- _Exercise data_
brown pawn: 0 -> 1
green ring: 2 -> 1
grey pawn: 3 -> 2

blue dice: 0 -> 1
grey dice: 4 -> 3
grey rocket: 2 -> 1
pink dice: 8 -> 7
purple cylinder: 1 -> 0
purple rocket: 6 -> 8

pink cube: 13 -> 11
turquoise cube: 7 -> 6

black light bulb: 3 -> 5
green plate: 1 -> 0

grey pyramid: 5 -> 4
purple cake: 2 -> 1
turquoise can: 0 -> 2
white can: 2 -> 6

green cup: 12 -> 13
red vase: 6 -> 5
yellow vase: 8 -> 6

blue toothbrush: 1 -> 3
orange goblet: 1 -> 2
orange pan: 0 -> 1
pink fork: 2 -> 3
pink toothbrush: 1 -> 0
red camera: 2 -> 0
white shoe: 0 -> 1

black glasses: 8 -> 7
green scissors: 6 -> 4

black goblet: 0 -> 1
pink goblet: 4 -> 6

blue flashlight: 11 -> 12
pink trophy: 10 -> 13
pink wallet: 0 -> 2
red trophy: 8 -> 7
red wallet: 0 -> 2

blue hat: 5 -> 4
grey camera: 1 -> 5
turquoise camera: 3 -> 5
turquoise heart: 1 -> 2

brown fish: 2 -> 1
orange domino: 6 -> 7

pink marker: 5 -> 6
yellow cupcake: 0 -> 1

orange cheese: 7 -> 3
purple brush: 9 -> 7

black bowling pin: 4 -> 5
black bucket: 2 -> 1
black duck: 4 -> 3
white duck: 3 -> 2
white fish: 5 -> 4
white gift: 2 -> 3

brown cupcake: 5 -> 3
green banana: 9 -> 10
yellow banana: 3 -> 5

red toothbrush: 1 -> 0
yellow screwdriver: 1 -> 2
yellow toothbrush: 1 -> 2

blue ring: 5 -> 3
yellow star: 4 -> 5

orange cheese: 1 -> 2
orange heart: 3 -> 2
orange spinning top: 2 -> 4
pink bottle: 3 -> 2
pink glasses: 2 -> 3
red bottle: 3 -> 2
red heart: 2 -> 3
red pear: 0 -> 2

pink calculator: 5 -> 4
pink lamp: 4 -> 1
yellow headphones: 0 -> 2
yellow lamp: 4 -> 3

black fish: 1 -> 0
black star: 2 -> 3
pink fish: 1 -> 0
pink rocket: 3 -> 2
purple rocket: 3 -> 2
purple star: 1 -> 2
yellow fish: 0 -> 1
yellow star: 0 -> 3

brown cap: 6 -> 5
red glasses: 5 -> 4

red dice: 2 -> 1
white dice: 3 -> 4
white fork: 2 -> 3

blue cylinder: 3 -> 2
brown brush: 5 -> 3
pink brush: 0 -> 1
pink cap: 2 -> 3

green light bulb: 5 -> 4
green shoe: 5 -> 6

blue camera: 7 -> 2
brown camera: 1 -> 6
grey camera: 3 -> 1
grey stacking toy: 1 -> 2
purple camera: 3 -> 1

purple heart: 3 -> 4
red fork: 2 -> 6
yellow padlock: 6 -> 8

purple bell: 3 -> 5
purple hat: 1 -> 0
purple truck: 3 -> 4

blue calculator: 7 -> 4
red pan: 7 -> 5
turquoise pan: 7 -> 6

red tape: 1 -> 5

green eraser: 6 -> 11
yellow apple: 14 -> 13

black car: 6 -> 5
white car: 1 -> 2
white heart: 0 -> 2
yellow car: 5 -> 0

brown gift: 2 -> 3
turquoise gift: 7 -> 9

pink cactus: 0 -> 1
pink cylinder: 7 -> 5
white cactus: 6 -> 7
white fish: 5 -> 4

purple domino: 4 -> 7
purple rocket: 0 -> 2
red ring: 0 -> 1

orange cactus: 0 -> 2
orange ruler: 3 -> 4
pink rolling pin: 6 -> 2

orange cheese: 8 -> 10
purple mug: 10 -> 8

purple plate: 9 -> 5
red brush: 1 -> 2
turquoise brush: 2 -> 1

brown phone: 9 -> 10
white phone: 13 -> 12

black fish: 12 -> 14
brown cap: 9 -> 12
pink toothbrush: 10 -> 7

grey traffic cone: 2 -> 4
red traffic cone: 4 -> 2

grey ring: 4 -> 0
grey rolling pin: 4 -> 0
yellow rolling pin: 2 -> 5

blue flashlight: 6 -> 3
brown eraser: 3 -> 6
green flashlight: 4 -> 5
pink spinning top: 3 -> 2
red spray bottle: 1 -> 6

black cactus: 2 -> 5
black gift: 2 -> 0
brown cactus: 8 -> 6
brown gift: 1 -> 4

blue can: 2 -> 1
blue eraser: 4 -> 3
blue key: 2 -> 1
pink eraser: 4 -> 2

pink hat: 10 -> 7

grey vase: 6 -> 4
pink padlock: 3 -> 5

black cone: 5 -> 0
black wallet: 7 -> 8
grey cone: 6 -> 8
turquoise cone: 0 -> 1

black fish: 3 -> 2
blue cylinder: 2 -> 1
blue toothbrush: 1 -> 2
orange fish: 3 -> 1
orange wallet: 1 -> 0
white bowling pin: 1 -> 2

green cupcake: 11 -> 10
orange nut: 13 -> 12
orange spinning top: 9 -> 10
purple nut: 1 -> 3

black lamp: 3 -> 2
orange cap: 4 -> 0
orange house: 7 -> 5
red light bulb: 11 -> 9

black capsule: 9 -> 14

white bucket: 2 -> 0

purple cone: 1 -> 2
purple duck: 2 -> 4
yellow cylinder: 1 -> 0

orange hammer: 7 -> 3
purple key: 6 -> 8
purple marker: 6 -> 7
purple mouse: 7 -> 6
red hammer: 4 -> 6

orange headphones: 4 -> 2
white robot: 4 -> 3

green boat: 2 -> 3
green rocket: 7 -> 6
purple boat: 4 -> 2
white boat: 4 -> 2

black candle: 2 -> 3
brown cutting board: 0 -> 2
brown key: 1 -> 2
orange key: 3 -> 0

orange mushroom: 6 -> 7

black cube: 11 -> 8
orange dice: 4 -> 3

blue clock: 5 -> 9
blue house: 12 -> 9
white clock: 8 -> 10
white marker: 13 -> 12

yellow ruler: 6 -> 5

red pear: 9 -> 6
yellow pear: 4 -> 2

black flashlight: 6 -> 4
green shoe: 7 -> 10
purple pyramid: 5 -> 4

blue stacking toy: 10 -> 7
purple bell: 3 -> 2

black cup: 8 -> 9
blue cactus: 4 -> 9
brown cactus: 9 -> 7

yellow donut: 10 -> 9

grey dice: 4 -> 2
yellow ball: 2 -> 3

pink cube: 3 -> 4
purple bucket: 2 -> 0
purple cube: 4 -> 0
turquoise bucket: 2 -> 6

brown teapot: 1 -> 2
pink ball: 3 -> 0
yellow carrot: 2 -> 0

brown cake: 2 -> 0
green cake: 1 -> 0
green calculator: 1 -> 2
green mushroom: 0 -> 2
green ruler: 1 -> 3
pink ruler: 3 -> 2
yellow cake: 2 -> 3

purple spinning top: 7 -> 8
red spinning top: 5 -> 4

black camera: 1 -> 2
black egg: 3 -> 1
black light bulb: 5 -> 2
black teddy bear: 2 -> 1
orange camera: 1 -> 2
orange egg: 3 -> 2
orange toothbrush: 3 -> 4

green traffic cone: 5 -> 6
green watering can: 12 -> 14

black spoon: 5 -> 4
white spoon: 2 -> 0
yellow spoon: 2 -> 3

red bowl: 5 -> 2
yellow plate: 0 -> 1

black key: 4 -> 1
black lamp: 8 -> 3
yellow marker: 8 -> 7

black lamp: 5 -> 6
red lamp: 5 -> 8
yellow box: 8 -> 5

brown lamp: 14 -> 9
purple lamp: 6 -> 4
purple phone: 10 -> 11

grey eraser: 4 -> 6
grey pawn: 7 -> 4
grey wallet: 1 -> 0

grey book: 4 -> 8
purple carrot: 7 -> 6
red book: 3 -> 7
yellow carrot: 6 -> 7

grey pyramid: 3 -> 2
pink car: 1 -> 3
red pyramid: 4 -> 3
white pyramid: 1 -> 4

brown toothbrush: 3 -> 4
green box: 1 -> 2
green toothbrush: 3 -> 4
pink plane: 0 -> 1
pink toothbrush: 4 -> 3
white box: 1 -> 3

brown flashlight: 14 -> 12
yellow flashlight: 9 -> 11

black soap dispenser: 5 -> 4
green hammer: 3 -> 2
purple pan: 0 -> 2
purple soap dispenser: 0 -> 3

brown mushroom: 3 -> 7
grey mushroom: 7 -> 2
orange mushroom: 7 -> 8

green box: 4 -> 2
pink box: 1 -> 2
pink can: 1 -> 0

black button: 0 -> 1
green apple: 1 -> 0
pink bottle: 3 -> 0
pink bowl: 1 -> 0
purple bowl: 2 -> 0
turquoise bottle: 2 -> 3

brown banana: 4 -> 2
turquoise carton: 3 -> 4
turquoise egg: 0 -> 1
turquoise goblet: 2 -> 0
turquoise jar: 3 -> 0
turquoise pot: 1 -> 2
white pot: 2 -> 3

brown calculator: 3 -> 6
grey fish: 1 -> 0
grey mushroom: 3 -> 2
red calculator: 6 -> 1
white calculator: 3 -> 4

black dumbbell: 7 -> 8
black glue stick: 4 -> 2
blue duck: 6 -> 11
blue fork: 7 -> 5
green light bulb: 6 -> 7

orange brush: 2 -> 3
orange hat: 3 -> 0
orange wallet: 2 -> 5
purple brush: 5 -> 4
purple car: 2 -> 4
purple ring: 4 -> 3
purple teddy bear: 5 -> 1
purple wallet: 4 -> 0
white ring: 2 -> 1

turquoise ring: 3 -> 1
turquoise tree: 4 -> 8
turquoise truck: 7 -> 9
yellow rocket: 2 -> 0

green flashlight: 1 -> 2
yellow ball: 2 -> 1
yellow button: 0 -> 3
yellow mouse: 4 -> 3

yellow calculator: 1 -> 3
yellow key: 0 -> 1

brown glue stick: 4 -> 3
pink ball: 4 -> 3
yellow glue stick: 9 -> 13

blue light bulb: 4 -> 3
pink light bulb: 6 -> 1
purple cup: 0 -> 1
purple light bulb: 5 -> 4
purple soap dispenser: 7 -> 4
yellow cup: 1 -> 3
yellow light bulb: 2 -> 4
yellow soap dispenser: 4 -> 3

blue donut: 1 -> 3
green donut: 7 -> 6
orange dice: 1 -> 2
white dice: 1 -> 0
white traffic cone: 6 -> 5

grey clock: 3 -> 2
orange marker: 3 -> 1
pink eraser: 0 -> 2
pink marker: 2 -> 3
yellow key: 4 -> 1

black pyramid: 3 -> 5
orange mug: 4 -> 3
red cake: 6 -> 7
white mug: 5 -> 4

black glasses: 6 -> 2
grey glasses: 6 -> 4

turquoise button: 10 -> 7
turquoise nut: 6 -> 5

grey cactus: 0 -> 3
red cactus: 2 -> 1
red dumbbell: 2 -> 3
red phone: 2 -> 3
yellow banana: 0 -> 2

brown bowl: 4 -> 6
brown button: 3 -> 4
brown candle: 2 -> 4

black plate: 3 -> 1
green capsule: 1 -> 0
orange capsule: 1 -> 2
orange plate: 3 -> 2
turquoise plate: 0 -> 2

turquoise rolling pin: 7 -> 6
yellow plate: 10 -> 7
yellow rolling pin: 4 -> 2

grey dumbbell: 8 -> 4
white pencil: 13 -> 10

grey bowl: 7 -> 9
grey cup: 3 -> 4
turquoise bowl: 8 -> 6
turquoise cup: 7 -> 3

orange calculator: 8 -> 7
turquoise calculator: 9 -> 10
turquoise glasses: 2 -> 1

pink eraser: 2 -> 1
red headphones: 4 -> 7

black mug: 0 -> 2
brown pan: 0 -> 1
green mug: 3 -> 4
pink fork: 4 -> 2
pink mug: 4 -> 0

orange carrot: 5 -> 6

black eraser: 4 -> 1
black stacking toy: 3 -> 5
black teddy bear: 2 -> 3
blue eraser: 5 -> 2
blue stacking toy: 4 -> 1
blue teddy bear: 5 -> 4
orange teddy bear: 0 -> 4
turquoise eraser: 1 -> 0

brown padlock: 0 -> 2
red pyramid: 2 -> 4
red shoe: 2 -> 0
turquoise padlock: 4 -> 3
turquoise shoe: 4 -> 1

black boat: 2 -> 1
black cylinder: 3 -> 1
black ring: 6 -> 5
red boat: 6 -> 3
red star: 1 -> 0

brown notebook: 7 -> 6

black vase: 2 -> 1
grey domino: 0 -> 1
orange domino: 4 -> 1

- _Work item_
The lines in the records above that include the word "button" must be copied out.

- _Answer space_
black button: 0 -> 1
yellow button: 0 -> 3
turquoise button: 10 -> 7
brown button: 3 -> 4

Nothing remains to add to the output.